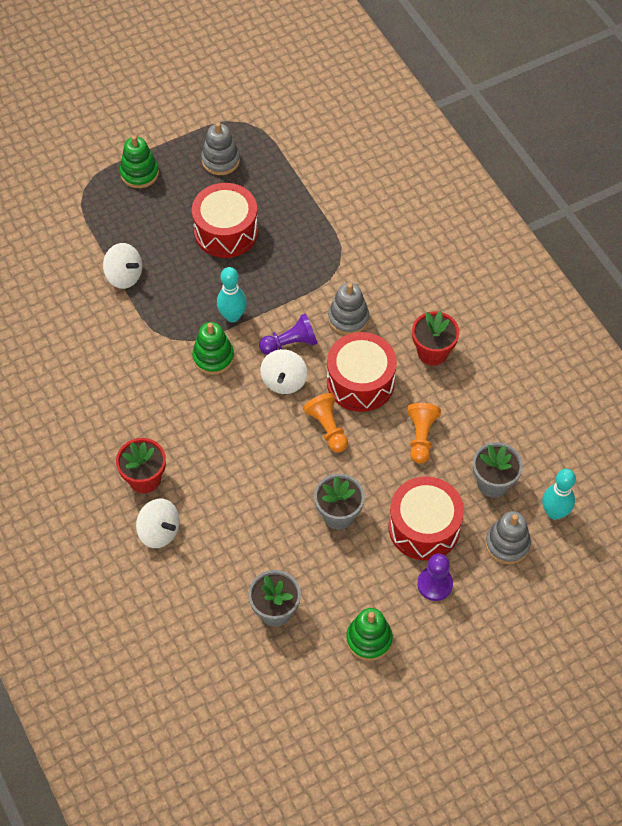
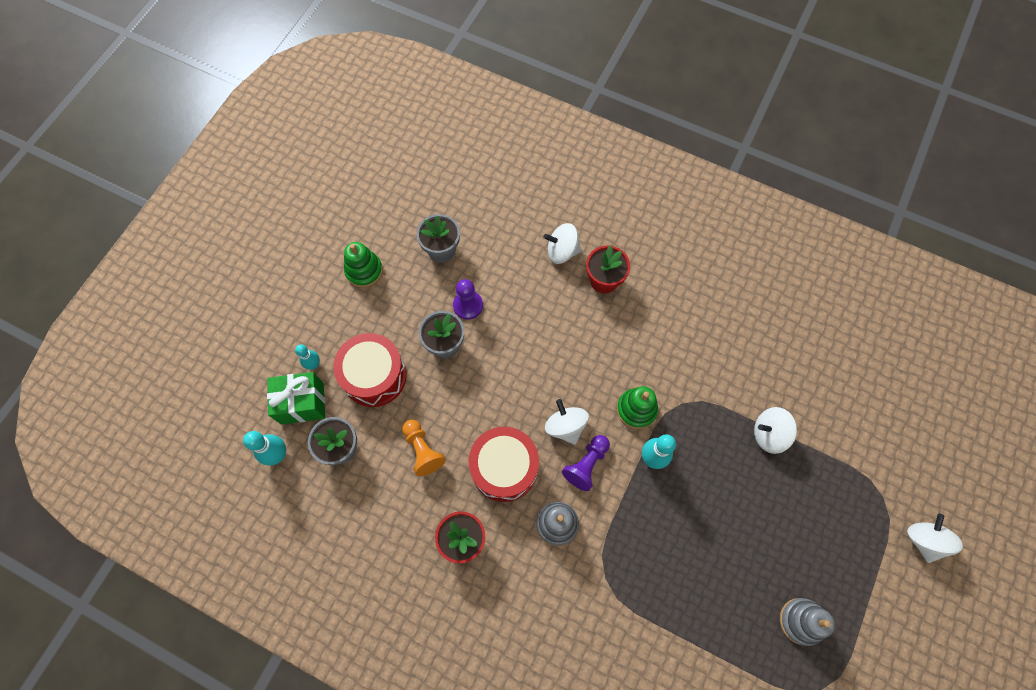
camera: 145 degrees right, 10 degrees up
(84, 150) = (923, 540): none -> white spinning top
(139, 173) = (855, 550): green stacking toy -> none
(226, 231) = (728, 541): red drum -> none
(327, 428) = (502, 408): orange pawn -> none
(435, 584) = (340, 337): purple pawn -> purple pawn (468, 305)
(476, 574) = (314, 364): none -> turquoise bowling pin
(507, 544) = (302, 403): grey stacking toy -> green gift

#####

** Task statement **
The response should repeat every entry above exactly and include none of the pictures.

** Expected answer **
camera: 145 degrees right, 10 degrees up
(84, 150) = (923, 540): none -> white spinning top
(139, 173) = (855, 550): green stacking toy -> none
(226, 231) = (728, 541): red drum -> none
(327, 428) = (502, 408): orange pawn -> none
(435, 584) = (340, 337): purple pawn -> purple pawn (468, 305)
(476, 574) = (314, 364): none -> turquoise bowling pin
(507, 544) = (302, 403): grey stacking toy -> green gift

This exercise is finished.